▶ _WORK TASK_:
Each line of the data below from the one holding "(147, 316) = (299, 139): grey" to the one holding "(780, 435) = (599, 521): none -> grey glasses", inclusive, is to be reproduced exactly; no other line belongs in the answer.

(Object tracking records)
····················

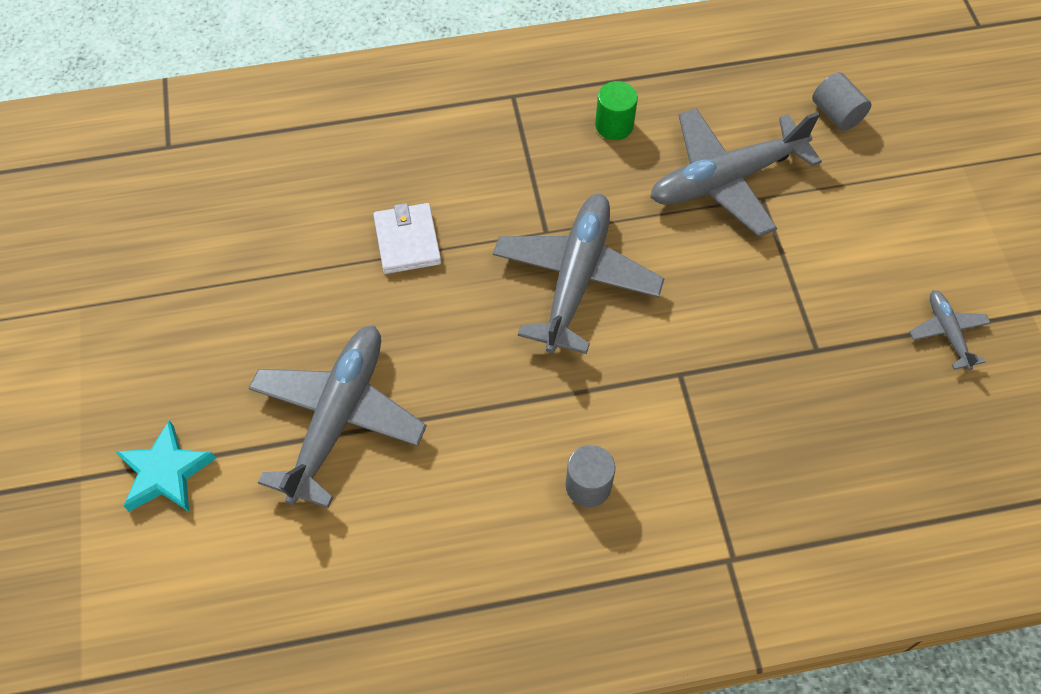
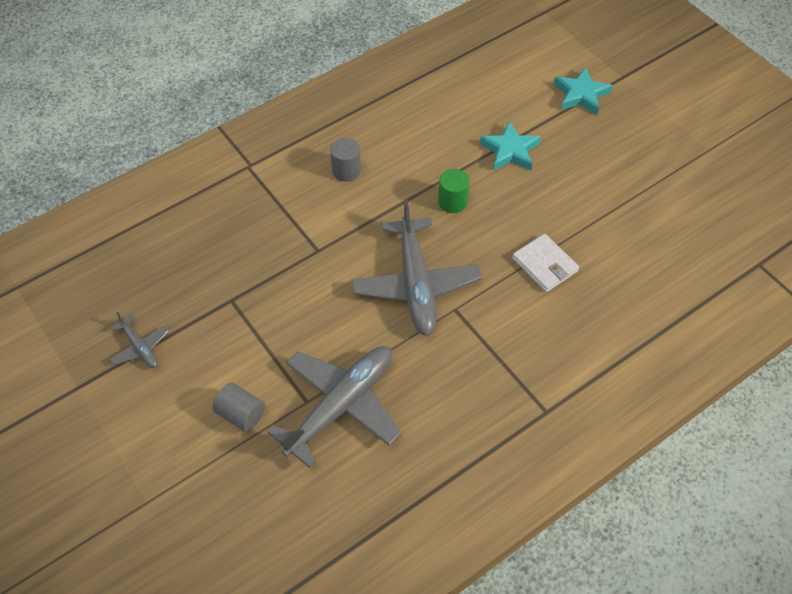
camera: 155 degrees right, 5 degrees down
(337, 419) = (510, 151): grey plane -> turquoise star
(614, 125) = (451, 418): green cylinder -> green cylinder (452, 202)
(836, 114) = (268, 510): grey cylinder -> grey cylinder (241, 414)

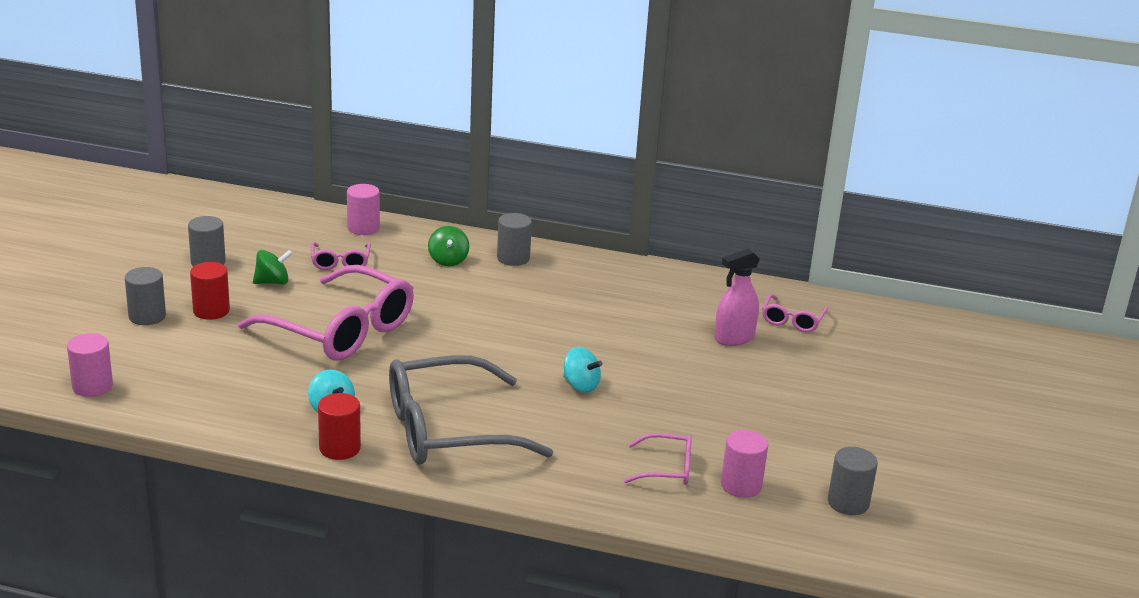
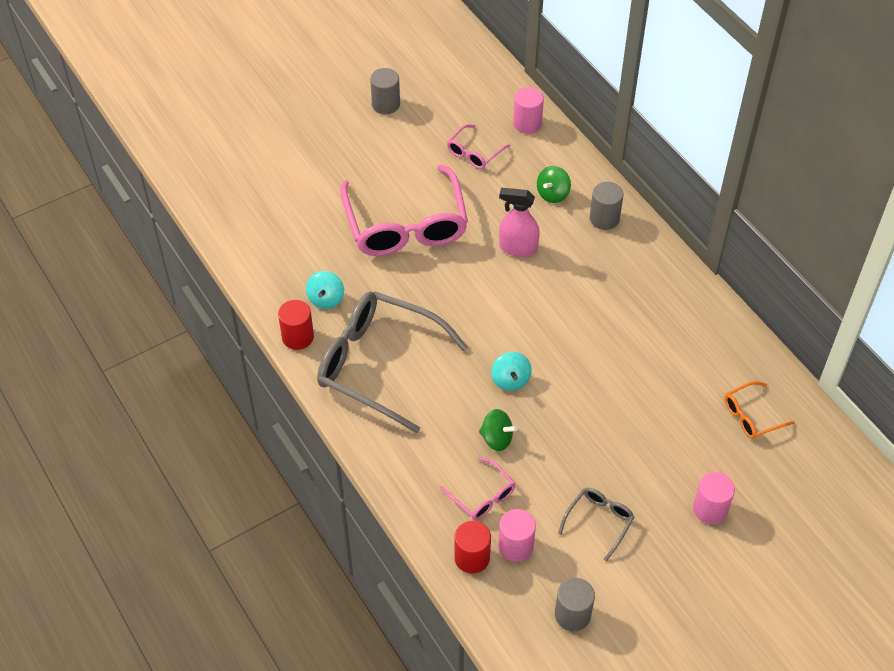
camera: 45 degrees right, 25 degrees up
(92, 386) = (210, 189): pink cylinder -> pink cylinder (710, 509)
(147, 316) = (299, 139): grey cylinder -> none
(211, 311) = (342, 156): red cylinder -> red cylinder (472, 558)
(272, 282) = (408, 149): green spinning top -> green spinning top (497, 438)
(734, 338) = (680, 405): pink spray bottle -> pink spray bottle (517, 248)
(780, 435) = (599, 521): none -> grey glasses
(792, 320) = (751, 416): pink glasses -> orange glasses

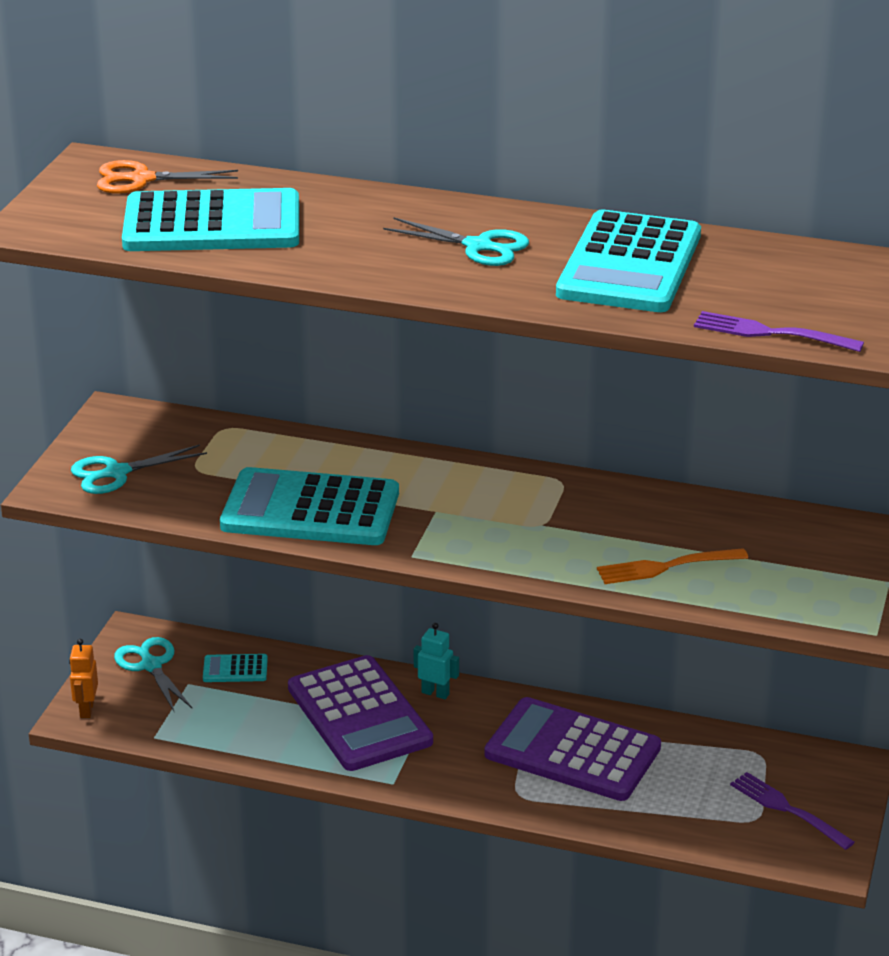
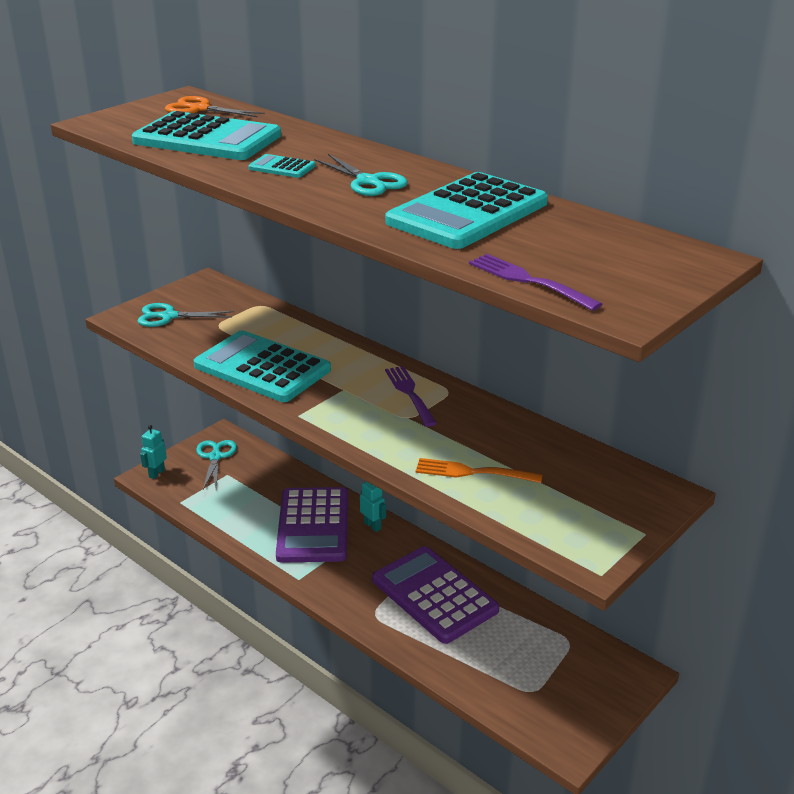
camera: 25 degrees right, 0 degrees up
(86, 709) = (156, 473): orange robot -> turquoise robot
(235, 669) = (262, 473): turquoise calculator -> turquoise calculator (282, 167)
(788, 810) = (562, 692): purple fork -> purple fork (410, 394)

····················

▶ _RESPONSE BOX_:
(147, 316) = (299, 139): grey cylinder -> none
(211, 311) = (342, 156): red cylinder -> red cylinder (472, 558)
(272, 282) = (408, 149): green spinning top -> green spinning top (497, 438)
(734, 338) = (680, 405): pink spray bottle -> pink spray bottle (517, 248)
(780, 435) = (599, 521): none -> grey glasses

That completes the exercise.